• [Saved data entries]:
------------------------------------------------------------------------

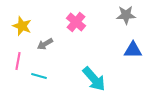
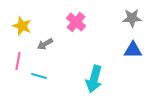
gray star: moved 6 px right, 3 px down
cyan arrow: rotated 56 degrees clockwise
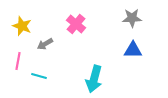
pink cross: moved 2 px down
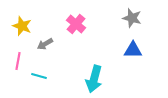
gray star: rotated 18 degrees clockwise
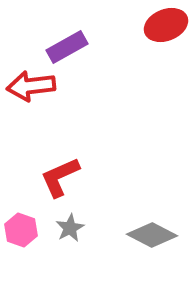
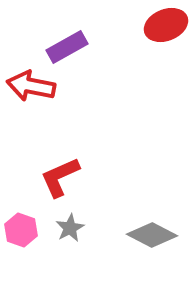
red arrow: rotated 18 degrees clockwise
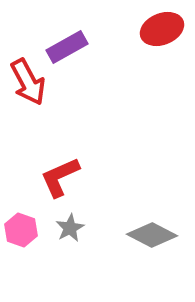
red ellipse: moved 4 px left, 4 px down
red arrow: moved 3 px left, 4 px up; rotated 129 degrees counterclockwise
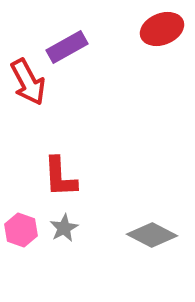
red L-shape: rotated 69 degrees counterclockwise
gray star: moved 6 px left
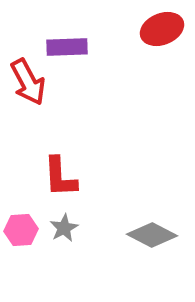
purple rectangle: rotated 27 degrees clockwise
pink hexagon: rotated 24 degrees counterclockwise
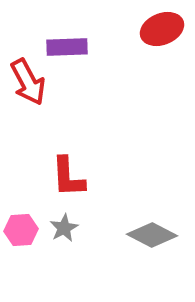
red L-shape: moved 8 px right
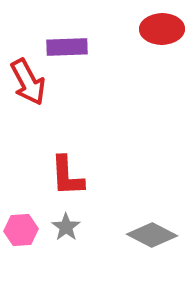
red ellipse: rotated 21 degrees clockwise
red L-shape: moved 1 px left, 1 px up
gray star: moved 2 px right, 1 px up; rotated 8 degrees counterclockwise
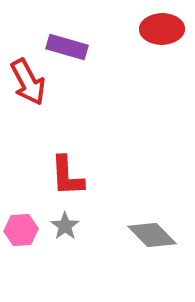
purple rectangle: rotated 18 degrees clockwise
gray star: moved 1 px left, 1 px up
gray diamond: rotated 18 degrees clockwise
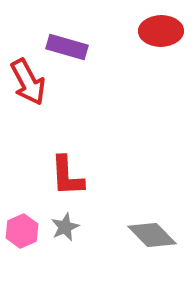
red ellipse: moved 1 px left, 2 px down
gray star: moved 1 px down; rotated 12 degrees clockwise
pink hexagon: moved 1 px right, 1 px down; rotated 20 degrees counterclockwise
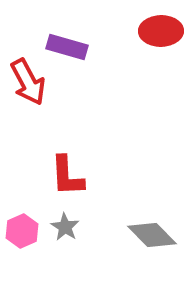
gray star: rotated 16 degrees counterclockwise
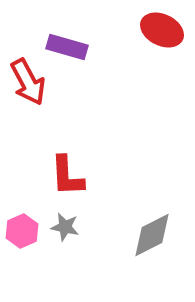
red ellipse: moved 1 px right, 1 px up; rotated 27 degrees clockwise
gray star: rotated 20 degrees counterclockwise
gray diamond: rotated 72 degrees counterclockwise
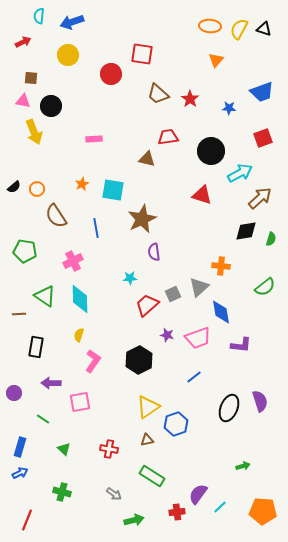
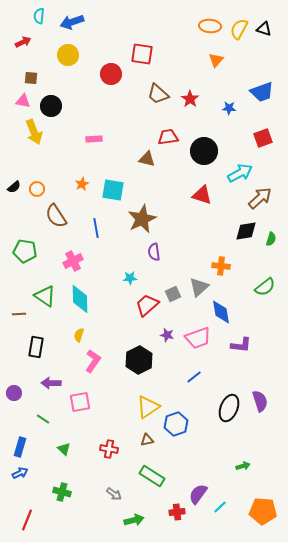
black circle at (211, 151): moved 7 px left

------------------------------------------------------------------------

• [Work to do]: Output every line of the listing above as a JSON list of strings, one string per line, skipping blank lines and leaving out the pictures.

• [Solution for this exercise]:
[
  "gray star: moved 6 px right, 3 px down",
  "cyan arrow: rotated 56 degrees clockwise",
  "pink cross: moved 2 px down",
  "gray star: rotated 18 degrees clockwise",
  "red arrow: rotated 18 degrees clockwise",
  "red ellipse: moved 4 px left, 4 px down",
  "red arrow: moved 3 px left, 4 px up; rotated 129 degrees counterclockwise",
  "red L-shape: rotated 69 degrees counterclockwise",
  "gray star: moved 6 px left",
  "purple rectangle: rotated 27 degrees clockwise",
  "pink hexagon: rotated 24 degrees counterclockwise",
  "red L-shape: moved 8 px right",
  "red ellipse: rotated 21 degrees clockwise",
  "red L-shape: moved 1 px left, 1 px up",
  "gray star: moved 2 px right, 1 px up; rotated 8 degrees counterclockwise",
  "purple rectangle: rotated 18 degrees clockwise",
  "gray star: moved 1 px left, 1 px up",
  "gray diamond: rotated 18 degrees clockwise",
  "red ellipse: moved 1 px left, 2 px down",
  "gray star: moved 1 px down; rotated 12 degrees clockwise",
  "pink hexagon: moved 1 px right, 1 px down; rotated 20 degrees counterclockwise",
  "gray star: rotated 16 degrees counterclockwise",
  "red ellipse: moved 1 px right, 1 px up; rotated 27 degrees clockwise",
  "gray star: rotated 20 degrees counterclockwise",
  "gray diamond: rotated 72 degrees counterclockwise",
  "black circle at (211, 151): moved 7 px left"
]